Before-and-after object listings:

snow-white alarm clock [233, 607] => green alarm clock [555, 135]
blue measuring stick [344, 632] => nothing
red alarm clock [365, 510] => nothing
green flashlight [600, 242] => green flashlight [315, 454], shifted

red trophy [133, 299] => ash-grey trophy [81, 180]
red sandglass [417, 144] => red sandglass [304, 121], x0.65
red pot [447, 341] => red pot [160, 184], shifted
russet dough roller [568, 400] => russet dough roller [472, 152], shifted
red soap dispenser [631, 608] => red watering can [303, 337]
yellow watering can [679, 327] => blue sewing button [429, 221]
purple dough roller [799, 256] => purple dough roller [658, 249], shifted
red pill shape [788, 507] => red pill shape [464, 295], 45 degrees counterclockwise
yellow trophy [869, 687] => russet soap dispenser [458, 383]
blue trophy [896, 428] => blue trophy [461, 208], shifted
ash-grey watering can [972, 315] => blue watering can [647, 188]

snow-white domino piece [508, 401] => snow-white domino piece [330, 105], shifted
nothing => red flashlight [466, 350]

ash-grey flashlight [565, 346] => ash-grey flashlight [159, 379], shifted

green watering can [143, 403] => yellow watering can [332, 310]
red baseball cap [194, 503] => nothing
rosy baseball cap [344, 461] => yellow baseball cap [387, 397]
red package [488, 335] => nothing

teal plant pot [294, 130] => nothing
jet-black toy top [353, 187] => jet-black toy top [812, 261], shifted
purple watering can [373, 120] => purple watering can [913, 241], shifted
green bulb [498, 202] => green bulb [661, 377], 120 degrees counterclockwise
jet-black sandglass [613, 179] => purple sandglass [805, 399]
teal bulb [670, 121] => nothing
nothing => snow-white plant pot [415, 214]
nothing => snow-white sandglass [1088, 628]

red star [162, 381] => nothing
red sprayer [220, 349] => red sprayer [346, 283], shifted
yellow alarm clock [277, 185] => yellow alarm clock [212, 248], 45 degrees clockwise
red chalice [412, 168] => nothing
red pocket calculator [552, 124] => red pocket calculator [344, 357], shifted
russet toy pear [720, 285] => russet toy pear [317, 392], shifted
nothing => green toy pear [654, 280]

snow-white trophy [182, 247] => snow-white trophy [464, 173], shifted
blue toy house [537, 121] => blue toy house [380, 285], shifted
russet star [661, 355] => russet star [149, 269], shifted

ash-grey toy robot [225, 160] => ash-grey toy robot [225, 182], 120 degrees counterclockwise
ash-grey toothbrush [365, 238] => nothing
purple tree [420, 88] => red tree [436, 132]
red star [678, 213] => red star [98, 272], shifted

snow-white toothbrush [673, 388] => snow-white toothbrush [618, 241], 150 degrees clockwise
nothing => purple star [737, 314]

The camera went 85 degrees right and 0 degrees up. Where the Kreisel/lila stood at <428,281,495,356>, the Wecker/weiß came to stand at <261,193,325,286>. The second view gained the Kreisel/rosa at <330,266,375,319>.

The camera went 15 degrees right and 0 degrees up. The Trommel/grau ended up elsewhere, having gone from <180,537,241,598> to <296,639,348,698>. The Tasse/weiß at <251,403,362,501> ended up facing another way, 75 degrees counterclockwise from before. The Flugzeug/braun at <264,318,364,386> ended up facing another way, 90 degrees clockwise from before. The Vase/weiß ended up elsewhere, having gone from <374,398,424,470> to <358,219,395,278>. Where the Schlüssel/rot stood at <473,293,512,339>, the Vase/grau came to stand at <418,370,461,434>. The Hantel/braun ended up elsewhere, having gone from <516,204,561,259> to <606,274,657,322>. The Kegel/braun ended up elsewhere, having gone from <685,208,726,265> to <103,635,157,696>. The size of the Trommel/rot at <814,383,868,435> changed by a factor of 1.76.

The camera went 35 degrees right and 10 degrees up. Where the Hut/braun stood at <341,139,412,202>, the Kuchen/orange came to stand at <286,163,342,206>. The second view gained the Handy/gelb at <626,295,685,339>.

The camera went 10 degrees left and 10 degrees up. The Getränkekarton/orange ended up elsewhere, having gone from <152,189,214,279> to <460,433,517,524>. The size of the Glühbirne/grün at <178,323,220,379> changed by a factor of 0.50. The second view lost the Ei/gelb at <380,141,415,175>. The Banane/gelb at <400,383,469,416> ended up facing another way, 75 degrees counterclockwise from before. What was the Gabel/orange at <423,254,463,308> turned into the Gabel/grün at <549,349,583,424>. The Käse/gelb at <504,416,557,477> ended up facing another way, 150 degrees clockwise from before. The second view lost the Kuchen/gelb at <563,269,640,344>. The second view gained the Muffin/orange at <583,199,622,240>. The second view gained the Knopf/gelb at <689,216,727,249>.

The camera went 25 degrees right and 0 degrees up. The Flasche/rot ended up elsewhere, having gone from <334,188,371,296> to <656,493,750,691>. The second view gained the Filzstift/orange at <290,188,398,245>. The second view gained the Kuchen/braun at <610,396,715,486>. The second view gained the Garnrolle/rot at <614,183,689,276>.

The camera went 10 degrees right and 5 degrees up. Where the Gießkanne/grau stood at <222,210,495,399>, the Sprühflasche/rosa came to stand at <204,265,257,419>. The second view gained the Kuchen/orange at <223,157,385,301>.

• _INSTRUCTIONS TO FOLLOW_
Where the data above reaches the line holding "nothing => red flashlight [466, 350]", begin printing, and stop after the line holding "red star [162, 381] => nothing". Each line must be reproduced exactly, with nothing else added.

• _RESULT OF THE TASK_
nothing => red flashlight [466, 350]

ash-grey flashlight [565, 346] => ash-grey flashlight [159, 379], shifted

green watering can [143, 403] => yellow watering can [332, 310]
red baseball cap [194, 503] => nothing
rosy baseball cap [344, 461] => yellow baseball cap [387, 397]
red package [488, 335] => nothing

teal plant pot [294, 130] => nothing
jet-black toy top [353, 187] => jet-black toy top [812, 261], shifted
purple watering can [373, 120] => purple watering can [913, 241], shifted
green bulb [498, 202] => green bulb [661, 377], 120 degrees counterclockwise
jet-black sandglass [613, 179] => purple sandglass [805, 399]
teal bulb [670, 121] => nothing
nothing => snow-white plant pot [415, 214]
nothing => snow-white sandglass [1088, 628]

red star [162, 381] => nothing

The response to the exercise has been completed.